#### DIRECTIONS FOR THIS TASK:
From the first line of the material below through the line containing "JP5 pin 4: RX2 -> TX2", print every line exactly as it stands, but no pictures.

#### DATA EXTRACT:

☆ ☆ ☆ ☆ ☆ ☆ ☆

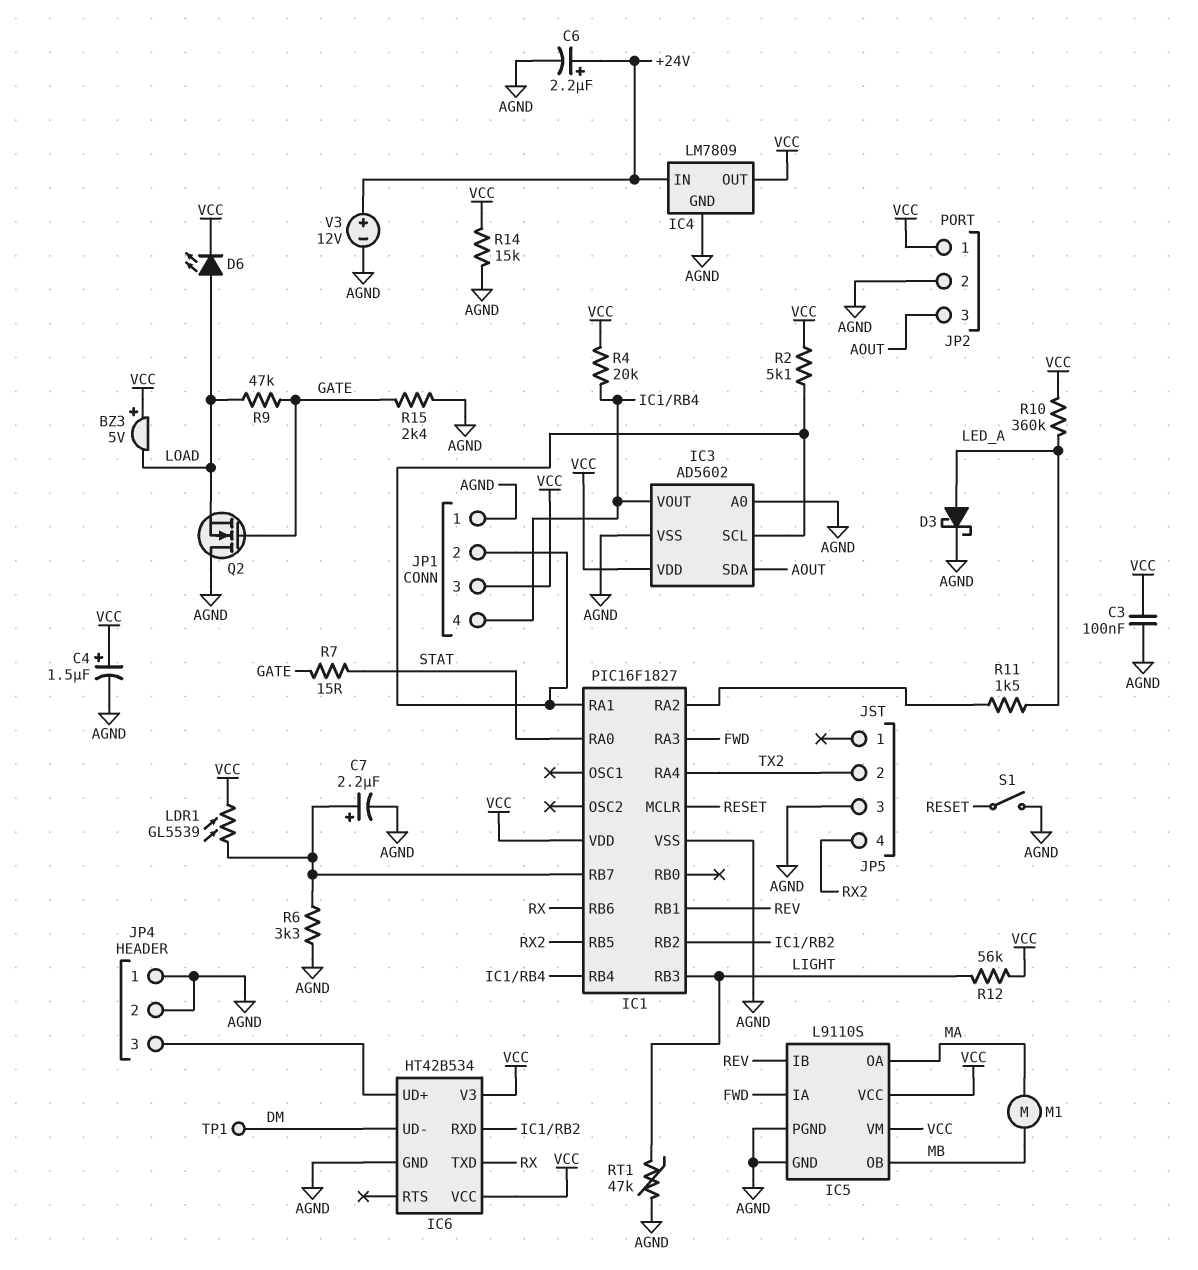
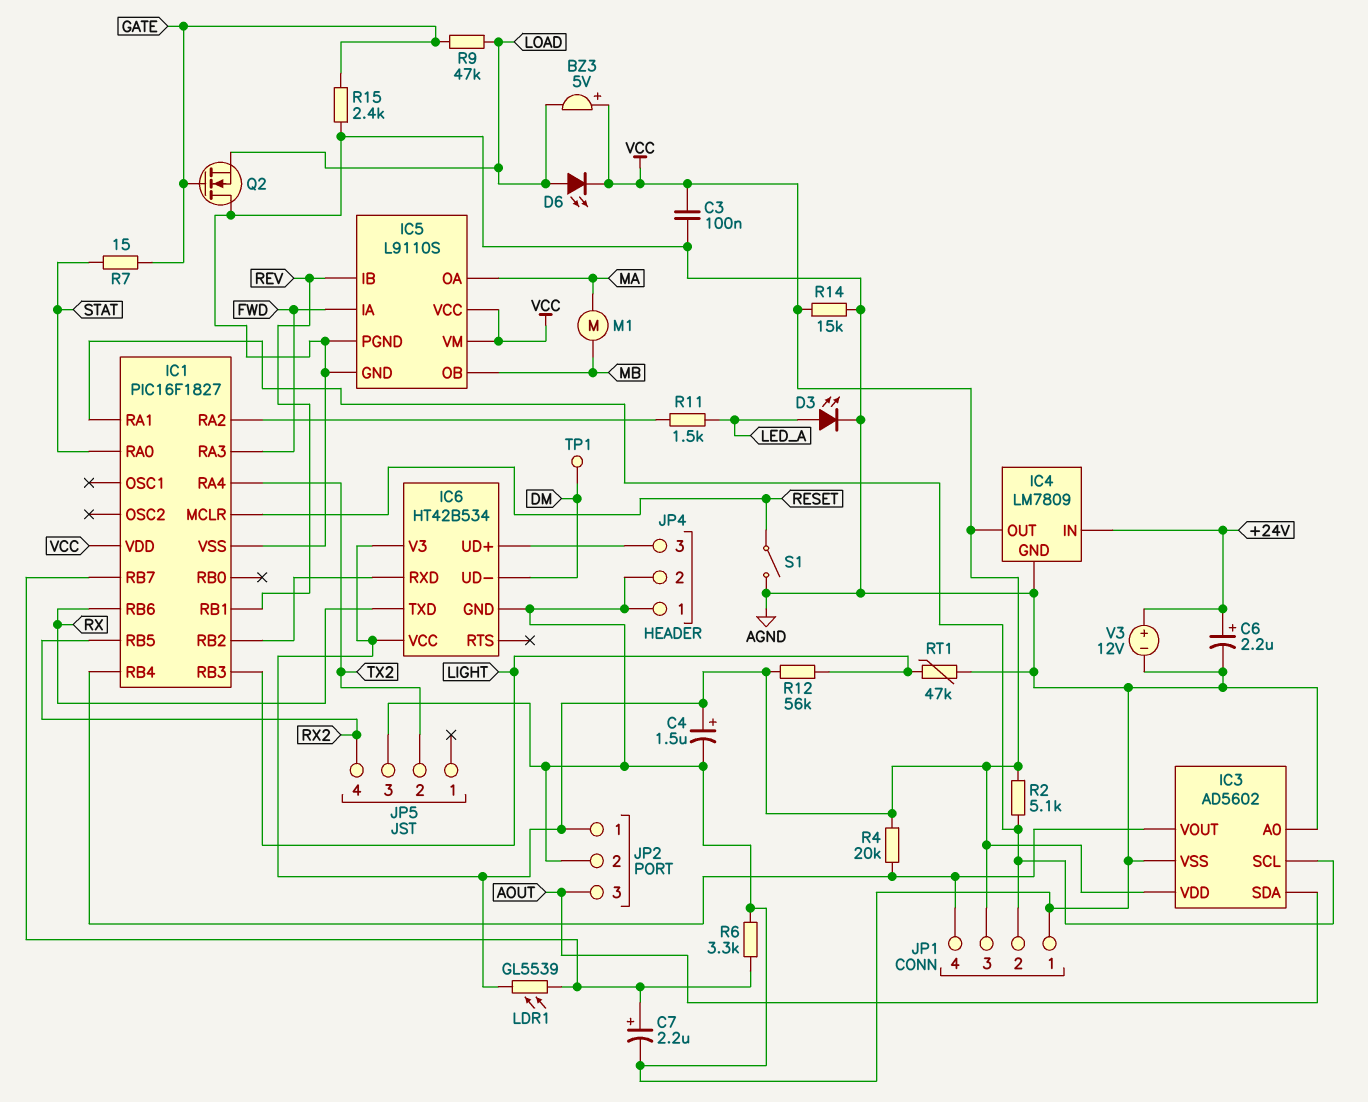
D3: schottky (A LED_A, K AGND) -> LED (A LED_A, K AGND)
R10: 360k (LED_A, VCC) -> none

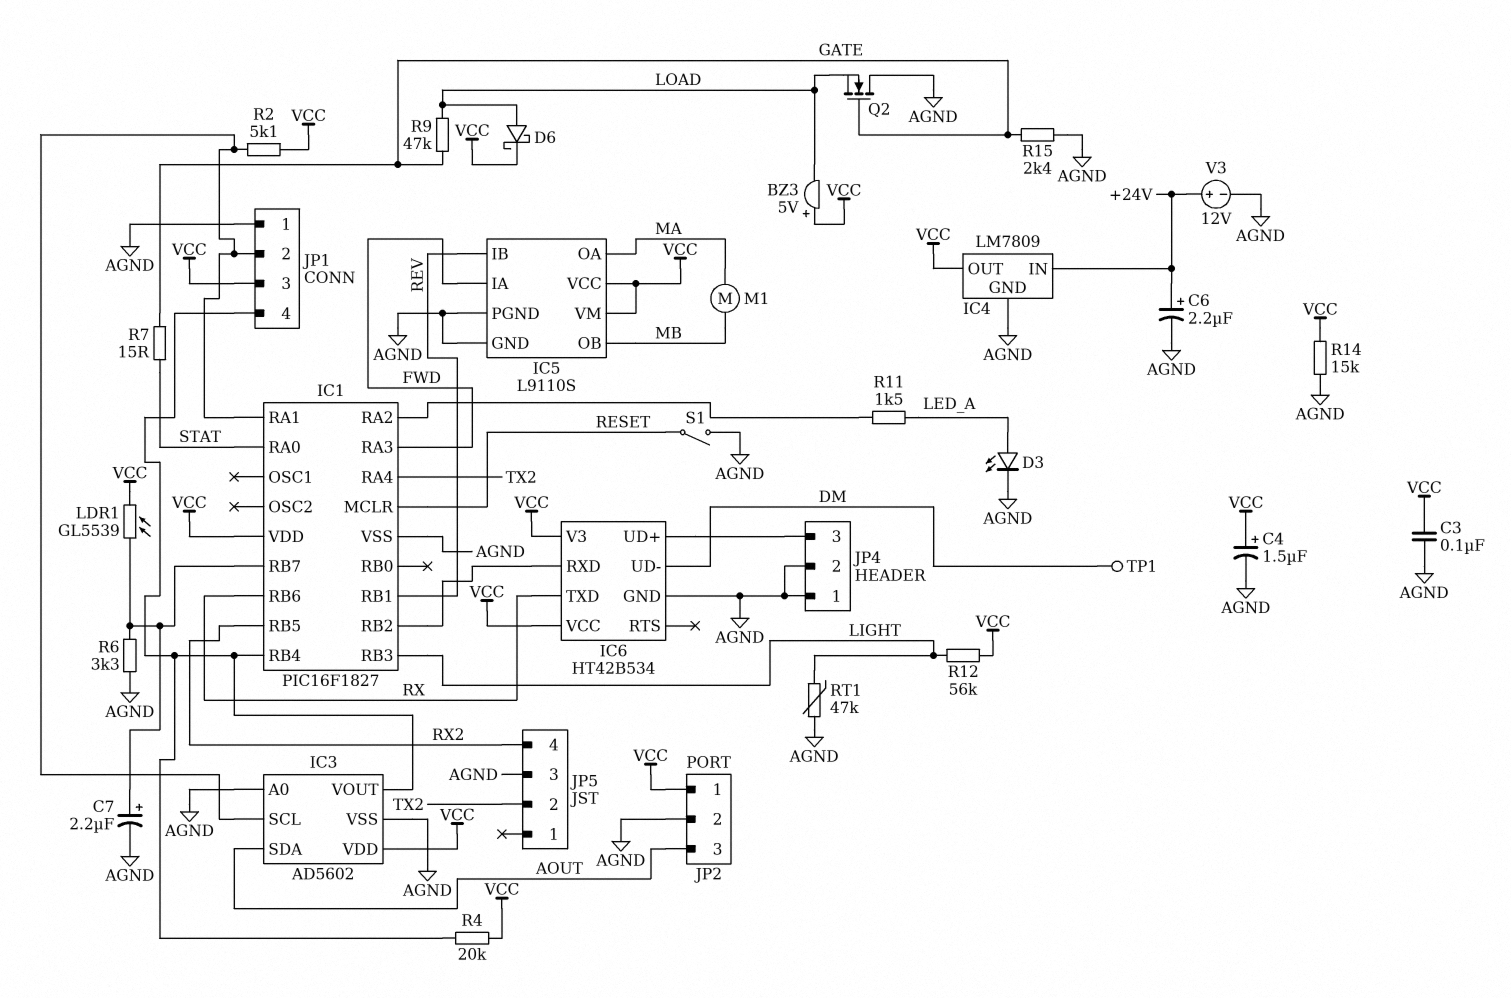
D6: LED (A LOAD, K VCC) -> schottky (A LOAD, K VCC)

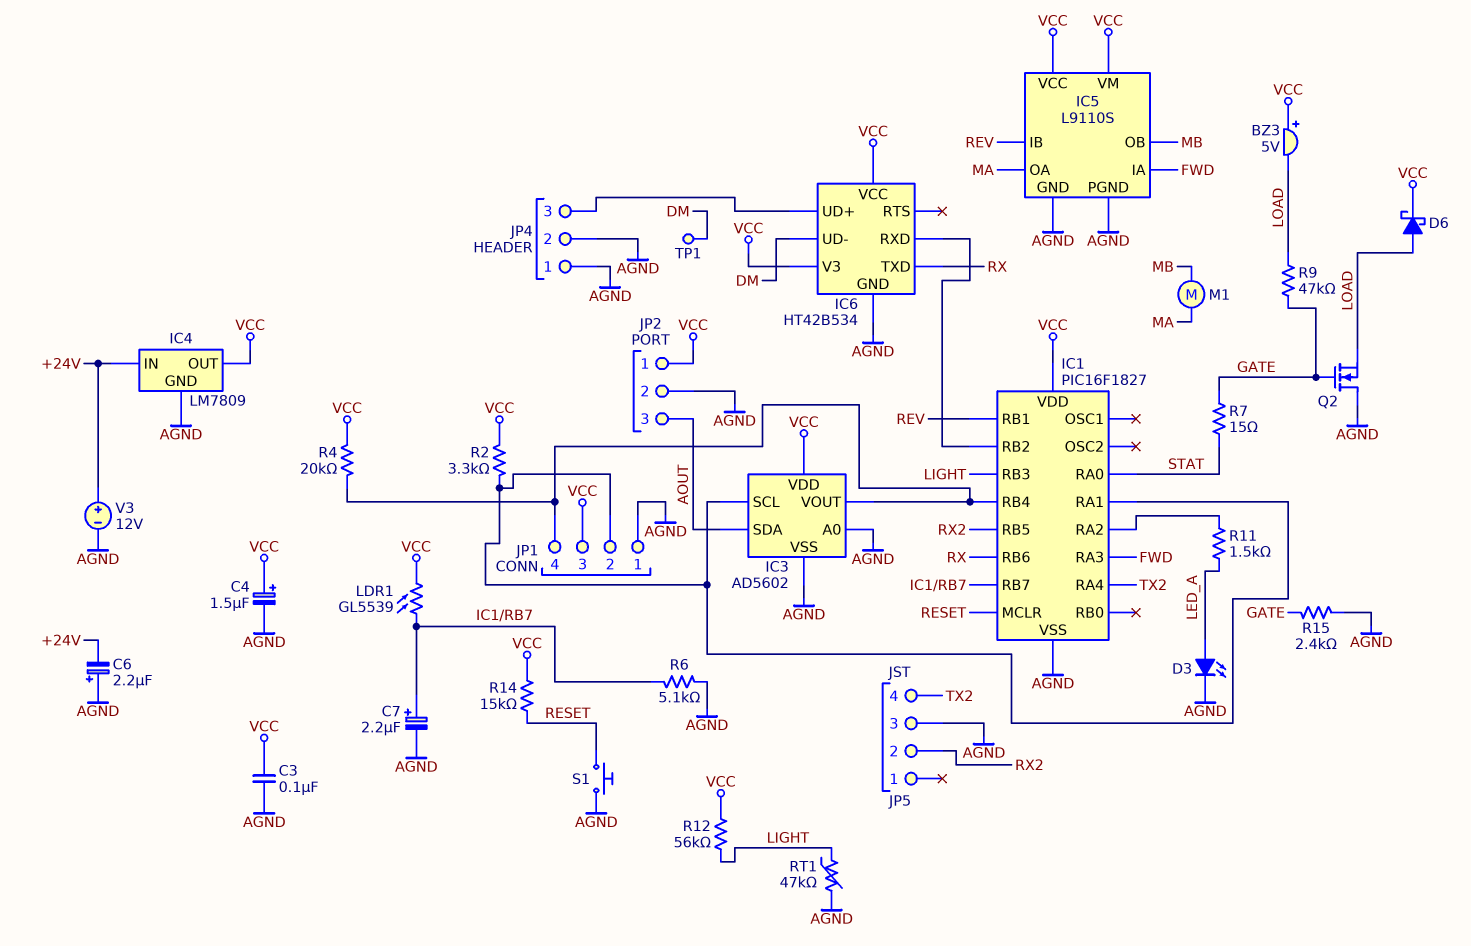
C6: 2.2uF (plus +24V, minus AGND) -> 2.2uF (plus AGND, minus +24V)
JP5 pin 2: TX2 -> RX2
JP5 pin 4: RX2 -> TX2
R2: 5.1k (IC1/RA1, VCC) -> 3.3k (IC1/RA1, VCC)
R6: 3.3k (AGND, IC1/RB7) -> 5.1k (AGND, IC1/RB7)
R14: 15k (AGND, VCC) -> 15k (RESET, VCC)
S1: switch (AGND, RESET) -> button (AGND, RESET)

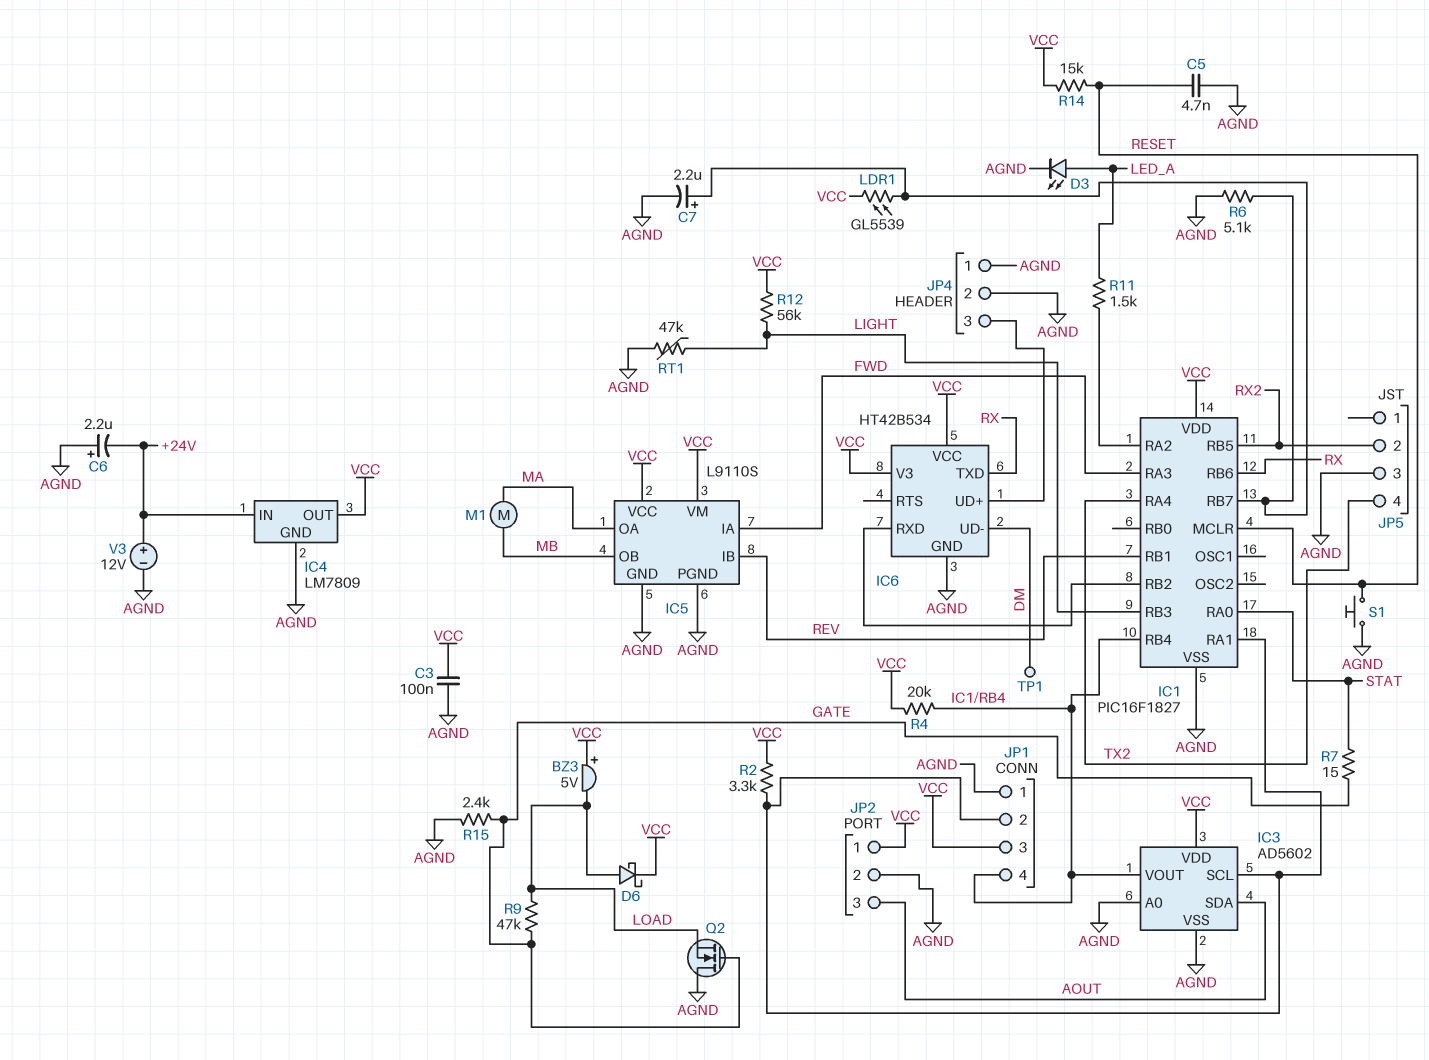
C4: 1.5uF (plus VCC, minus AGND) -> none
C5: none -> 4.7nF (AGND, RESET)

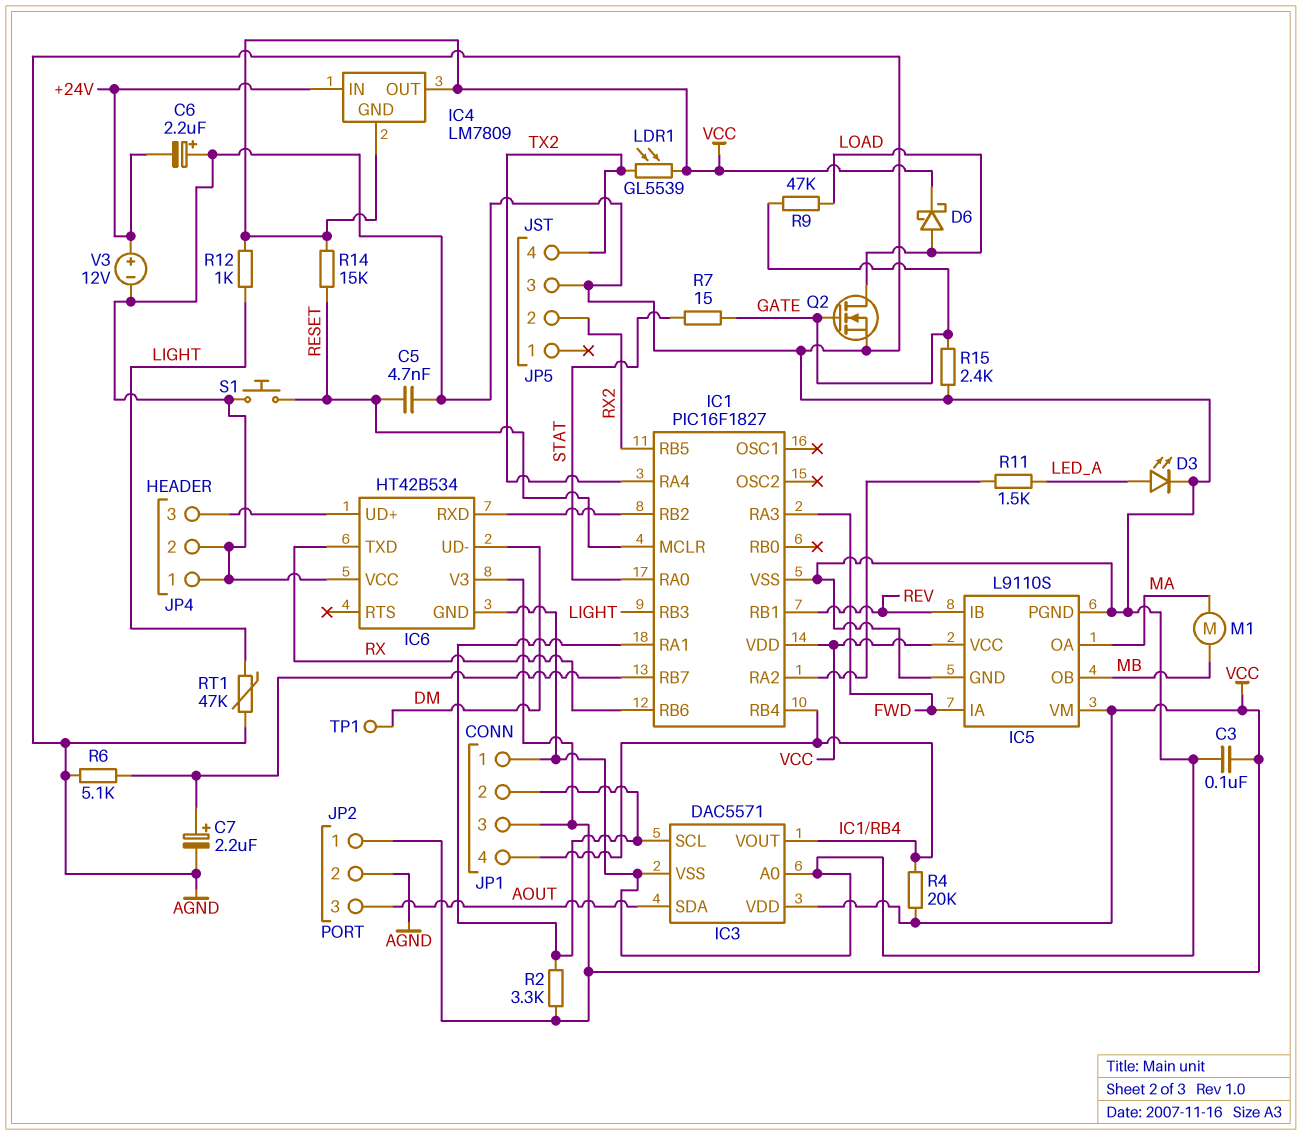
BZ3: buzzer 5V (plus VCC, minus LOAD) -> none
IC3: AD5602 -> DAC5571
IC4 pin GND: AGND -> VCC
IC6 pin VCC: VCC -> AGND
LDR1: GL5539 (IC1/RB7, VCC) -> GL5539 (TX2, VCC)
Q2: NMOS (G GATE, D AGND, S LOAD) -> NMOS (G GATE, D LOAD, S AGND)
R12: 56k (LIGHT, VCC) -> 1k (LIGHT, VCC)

☆ ☆ ☆ ☆ ☆ ☆ ☆

#### COMPLETED TASK:
D3: schottky (A LED_A, K AGND) -> LED (A LED_A, K AGND)
R10: 360k (LED_A, VCC) -> none

D6: LED (A LOAD, K VCC) -> schottky (A LOAD, K VCC)

C6: 2.2uF (plus +24V, minus AGND) -> 2.2uF (plus AGND, minus +24V)
JP5 pin 2: TX2 -> RX2
JP5 pin 4: RX2 -> TX2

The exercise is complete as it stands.